**Exercise aim**
Exclude the pictures, then repeat the remaining data exactly.

(Coordinate-based change listings)
====================

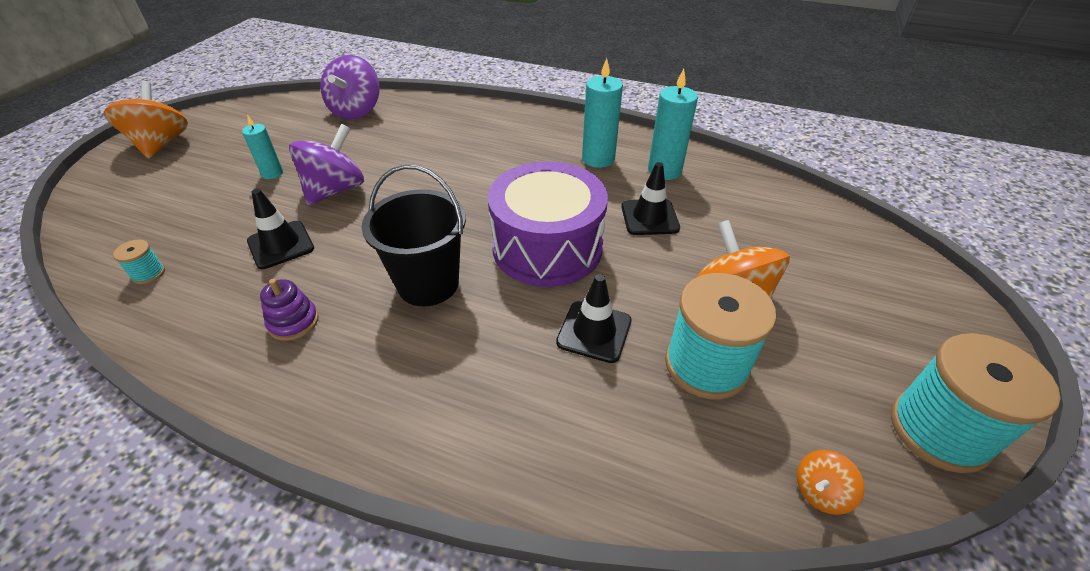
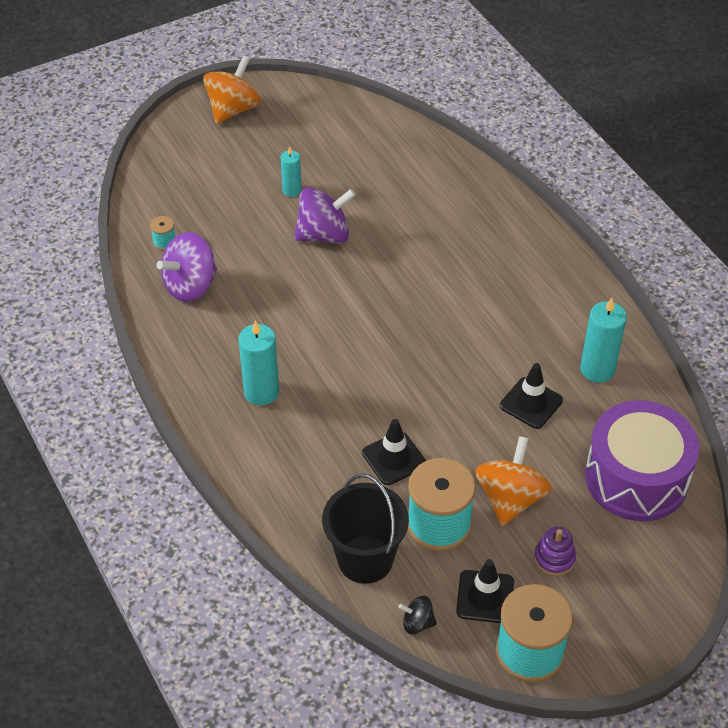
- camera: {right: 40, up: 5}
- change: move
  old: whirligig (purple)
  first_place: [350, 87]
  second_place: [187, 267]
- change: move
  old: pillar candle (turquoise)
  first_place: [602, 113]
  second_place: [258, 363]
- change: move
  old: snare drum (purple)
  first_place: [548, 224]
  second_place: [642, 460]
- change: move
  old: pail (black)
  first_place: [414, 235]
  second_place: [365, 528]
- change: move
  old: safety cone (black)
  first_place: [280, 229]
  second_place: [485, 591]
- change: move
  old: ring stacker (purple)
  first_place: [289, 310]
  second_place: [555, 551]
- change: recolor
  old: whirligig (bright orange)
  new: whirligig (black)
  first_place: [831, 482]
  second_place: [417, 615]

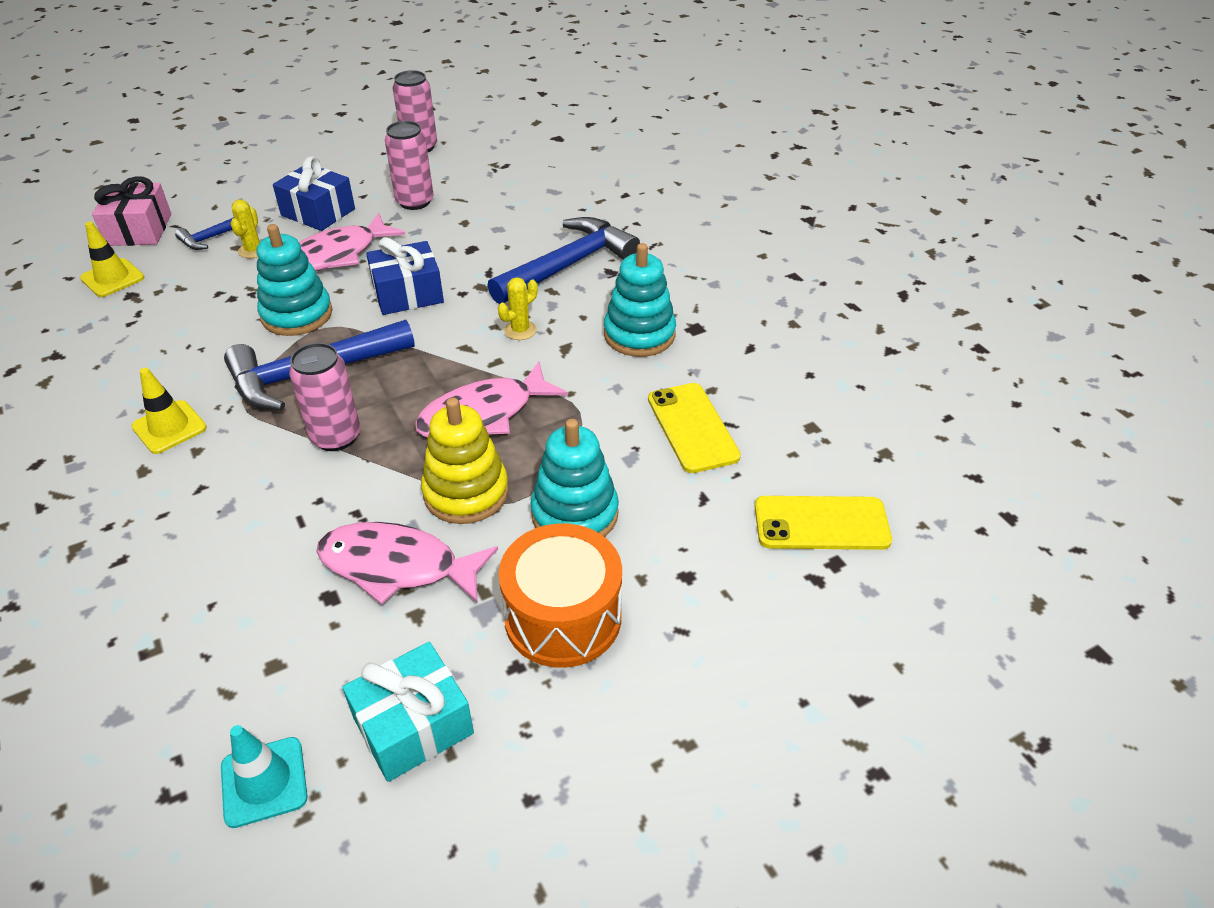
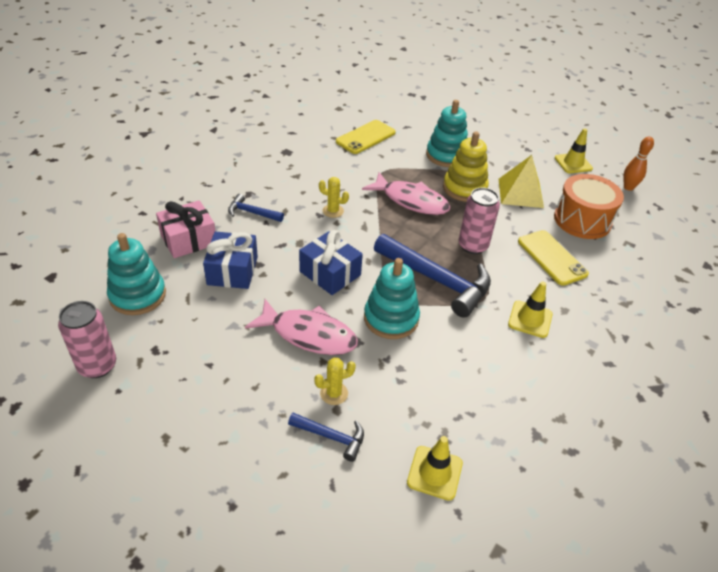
- camera: {right: -120, up: 0}
- change: delete
  old: tin (rose-pink)
  first_place: [409, 165]
- change: move
  old: present (blue)
  first_place: [314, 193]
  second_place: [230, 260]
- change: move
  old: present (rose-pink)
  first_place: [131, 211]
  second_place: [185, 229]
- change: resize
  old: carpenter's hammer (blue)
  first_place: [563, 260]
  second_place: [256, 208]
  factor: 0.5
- change: move
  old: ring stacker (turquoise)
  first_place: [640, 300]
  second_place: [136, 274]
- change: move
  old: smartphone (bright yellow)
  first_place: [823, 523]
  second_place: [553, 258]
- change: replace
  old: fish figure (rose-pink)
  new: solid pyramid (bright yellow)
  first_place: [407, 563]
  second_place: [521, 181]
- change: move
  old: snare drum (bright orange)
  first_place: [560, 595]
  second_place: [589, 206]
- change: replace
  old: present (turquoise)
  new: safety cone (bright yellow)
  first_place: [408, 712]
  second_place: [574, 150]
- change: replace
  old: safety cone (turquoise)
  new: bowling pin (bright orange)
  first_place: [264, 776]
  second_place: [639, 163]

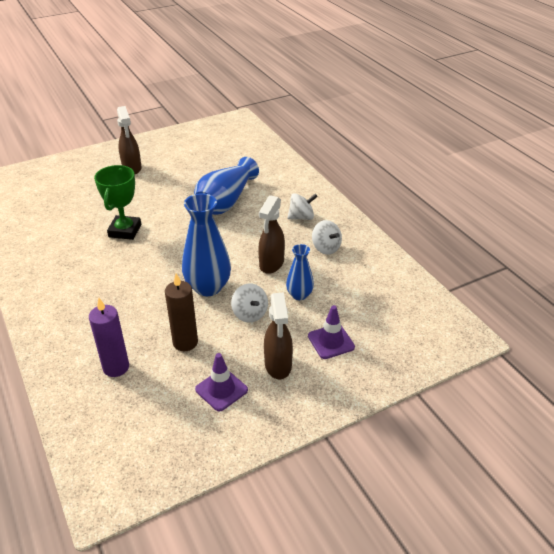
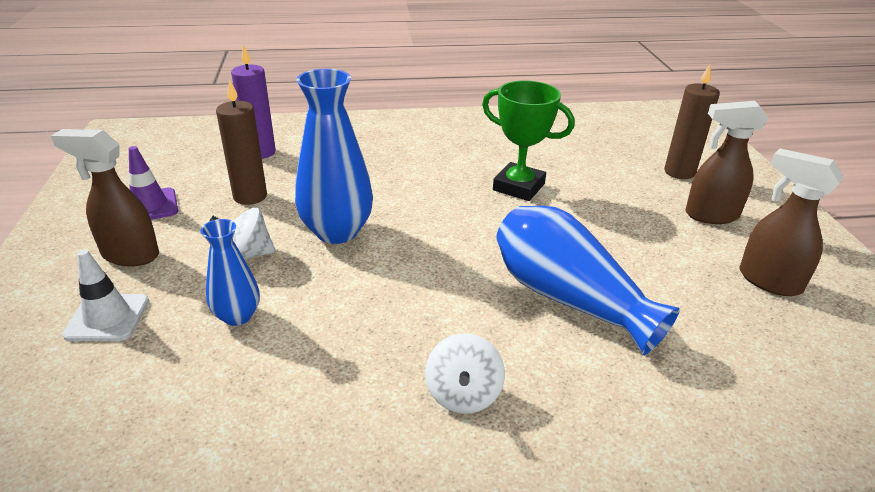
- camera: {right: 110, up: -5}
- change: move
  old: spray cleaner (brown)
  first_place: [271, 234]
  second_place: [791, 222]
- change: delete
  old: whirligig (snow-white)
  first_place: [327, 237]
- change: recolor
  old: safety cone (purple)
  new: safety cone (snow-white)
  first_place: [331, 332]
  second_place: [105, 295]
- change: insert
  new: pillar candle (brown)
  second_place: [692, 121]

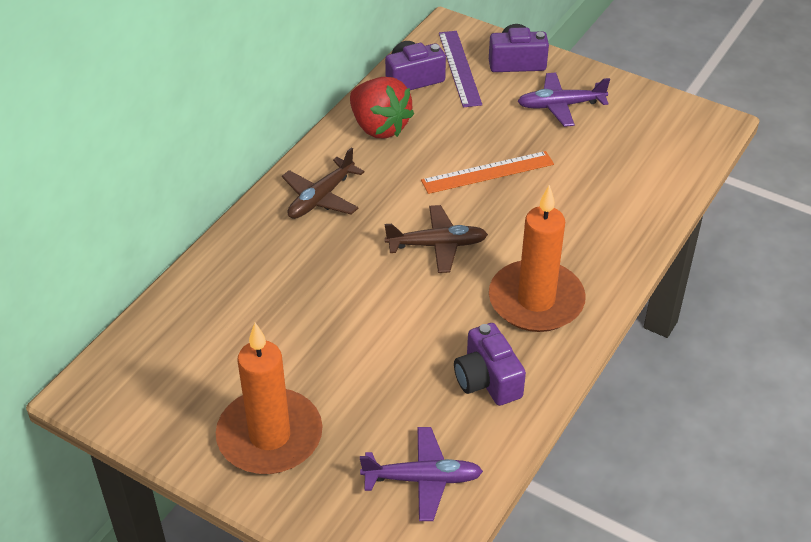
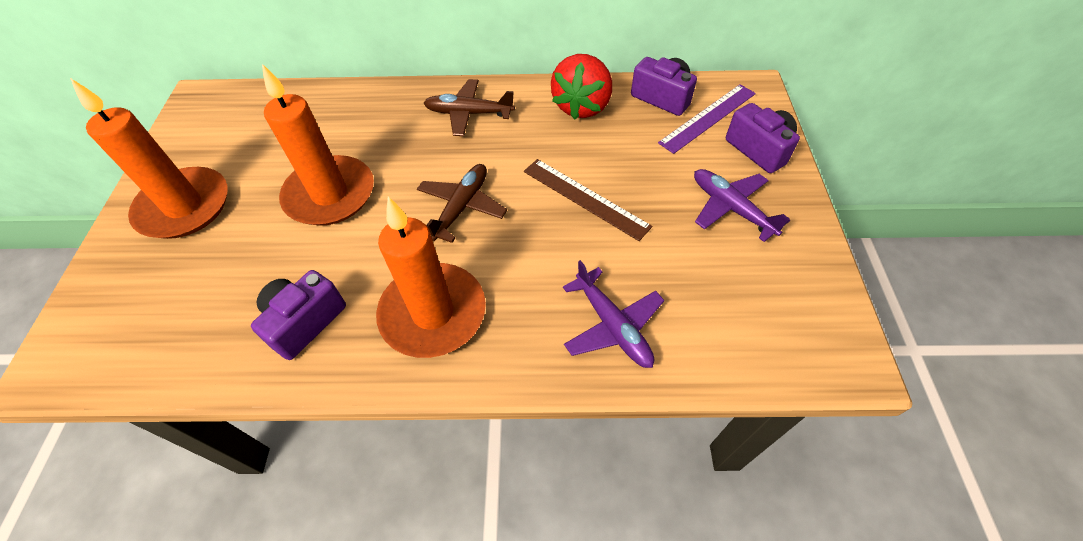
- camera: {right: 60, up: 10}
- change: recolor
  old: straightedge (bright orange)
  new: straightedge (brown)
  first_place: [487, 172]
  second_place: [588, 200]
- change: rotate
  old: plane (brown)
  first_place: [436, 239]
  second_place: [462, 203]
  degrees: -120
- change: move
  old: plane (purple)
  first_place: [421, 474]
  second_place: [613, 314]
- change: insert
  new: pillar candle (bright orange)
  second_place: [318, 145]

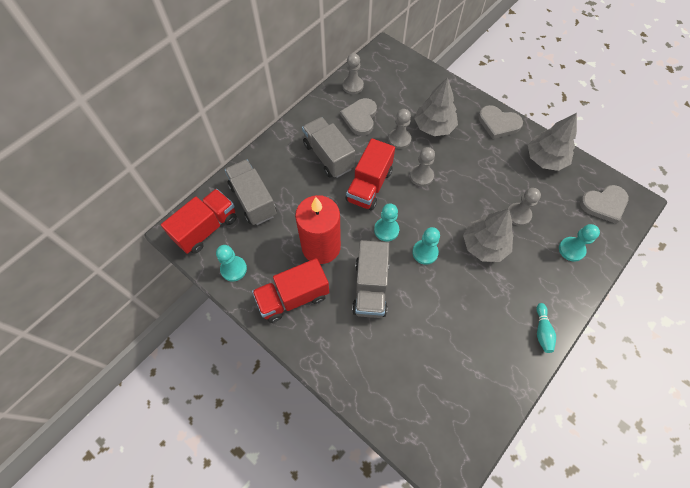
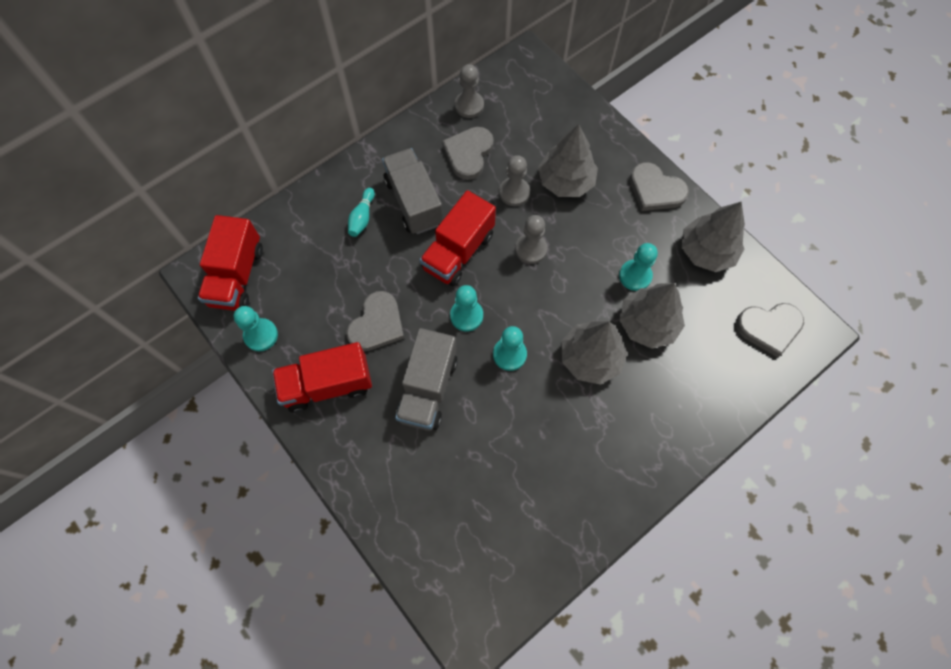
- camera: {right: 10, up: 5}
- change: delete
  old: toy truck (grey)
  first_place: [251, 192]
- change: replace
  old: game pawn (grey)
  new: toy tree (grey)
  first_place: [524, 207]
  second_place: [652, 316]
- change: rotate
  old: toy truck (scarlet)
  first_place: [199, 221]
  second_place: [230, 263]
  degrees: 135
- change: replace
  old: pillar candle (scarlet)
  new: heart shape (grey)
  first_place: [318, 229]
  second_place: [375, 321]
- change: move
  old: game pawn (turquoise)
  first_place: [579, 243]
  second_place: [638, 267]
- change: move
  old: bowling pin (turquoise)
  first_place: [546, 328]
  second_place: [361, 212]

====================

**Problem solution**
- camera: {right: 40, up: 5}
- change: move
  old: whirligig (purple)
  first_place: [350, 87]
  second_place: [187, 267]
- change: move
  old: pillar candle (turquoise)
  first_place: [602, 113]
  second_place: [258, 363]
- change: move
  old: snare drum (purple)
  first_place: [548, 224]
  second_place: [642, 460]
- change: move
  old: pail (black)
  first_place: [414, 235]
  second_place: [365, 528]
- change: move
  old: safety cone (black)
  first_place: [280, 229]
  second_place: [485, 591]
- change: move
  old: ring stacker (purple)
  first_place: [289, 310]
  second_place: [555, 551]
- change: recolor
  old: whirligig (bright orange)
  new: whirligig (black)
  first_place: [831, 482]
  second_place: [417, 615]

- camera: {right: -120, up: 0}
- change: delete
  old: tin (rose-pink)
  first_place: [409, 165]
- change: move
  old: present (blue)
  first_place: [314, 193]
  second_place: [230, 260]
- change: move
  old: present (rose-pink)
  first_place: [131, 211]
  second_place: [185, 229]
- change: resize
  old: carpenter's hammer (blue)
  first_place: [563, 260]
  second_place: [256, 208]
  factor: 0.5
- change: move
  old: ring stacker (turquoise)
  first_place: [640, 300]
  second_place: [136, 274]
- change: move
  old: smartphone (bright yellow)
  first_place: [823, 523]
  second_place: [553, 258]
- change: replace
  old: fish figure (rose-pink)
  new: solid pyramid (bright yellow)
  first_place: [407, 563]
  second_place: [521, 181]
- change: move
  old: snare drum (bright orange)
  first_place: [560, 595]
  second_place: [589, 206]
- change: replace
  old: present (turquoise)
  new: safety cone (bright yellow)
  first_place: [408, 712]
  second_place: [574, 150]
- change: replace
  old: safety cone (turquoise)
  new: bowling pin (bright orange)
  first_place: [264, 776]
  second_place: [639, 163]

- camera: {right: 110, up: -5}
- change: move
  old: spray cleaner (brown)
  first_place: [271, 234]
  second_place: [791, 222]
- change: delete
  old: whirligig (snow-white)
  first_place: [327, 237]
- change: recolor
  old: safety cone (purple)
  new: safety cone (snow-white)
  first_place: [331, 332]
  second_place: [105, 295]
- change: insert
  new: pillar candle (brown)
  second_place: [692, 121]

- camera: {right: 60, up: 10}
- change: recolor
  old: straightedge (bright orange)
  new: straightedge (brown)
  first_place: [487, 172]
  second_place: [588, 200]
- change: rotate
  old: plane (brown)
  first_place: [436, 239]
  second_place: [462, 203]
  degrees: -120
- change: move
  old: plane (purple)
  first_place: [421, 474]
  second_place: [613, 314]
- change: insert
  new: pillar candle (bright orange)
  second_place: [318, 145]

- camera: {right: 10, up: 5}
- change: delete
  old: toy truck (grey)
  first_place: [251, 192]
- change: replace
  old: game pawn (grey)
  new: toy tree (grey)
  first_place: [524, 207]
  second_place: [652, 316]
- change: rotate
  old: toy truck (scarlet)
  first_place: [199, 221]
  second_place: [230, 263]
  degrees: 135
- change: replace
  old: pillar candle (scarlet)
  new: heart shape (grey)
  first_place: [318, 229]
  second_place: [375, 321]
- change: move
  old: game pawn (turquoise)
  first_place: [579, 243]
  second_place: [638, 267]
- change: move
  old: bowling pin (turquoise)
  first_place: [546, 328]
  second_place: [361, 212]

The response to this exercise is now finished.